<<<<
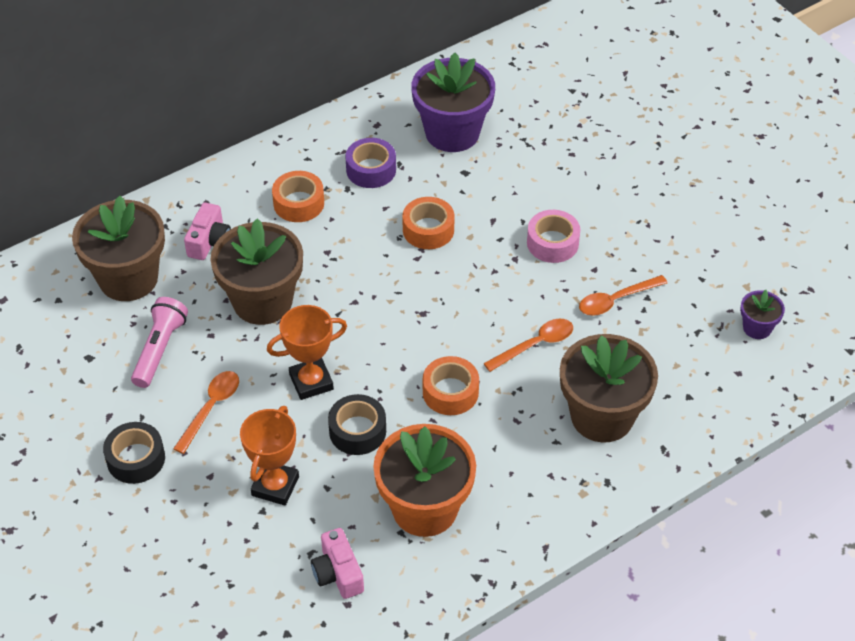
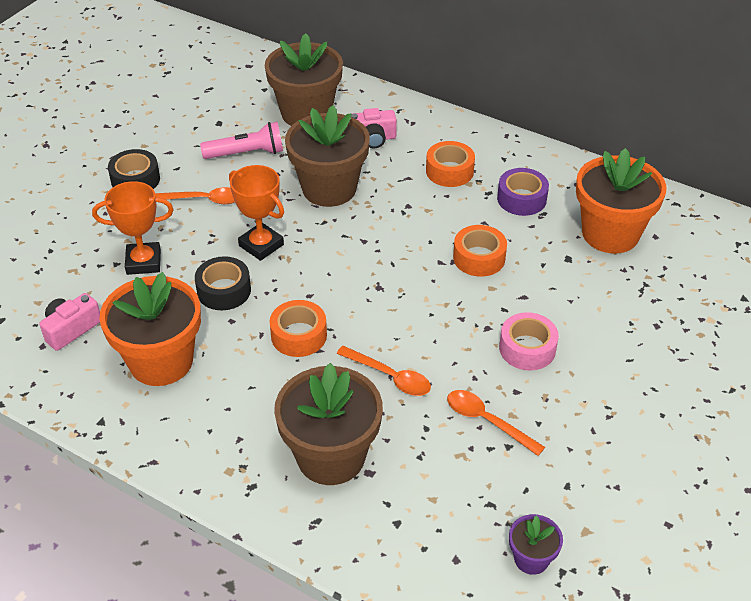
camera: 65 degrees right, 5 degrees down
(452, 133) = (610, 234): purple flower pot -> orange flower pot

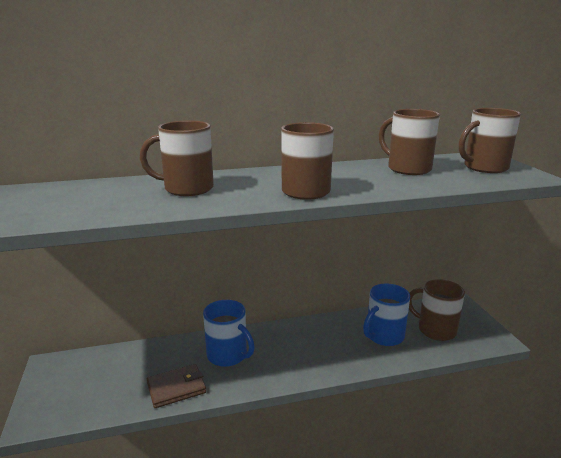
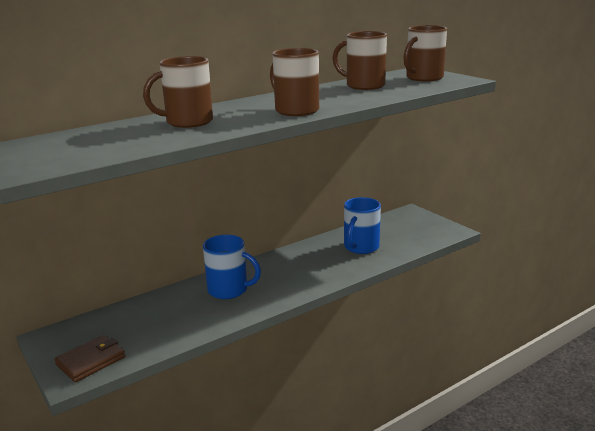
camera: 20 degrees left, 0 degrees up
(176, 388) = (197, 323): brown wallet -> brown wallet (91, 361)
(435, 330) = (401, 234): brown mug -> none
>>>>
Where does the string "brown" occur in the material? Copy every line where it does.

(176, 388) = (197, 323): brown wallet -> brown wallet (91, 361)
(435, 330) = (401, 234): brown mug -> none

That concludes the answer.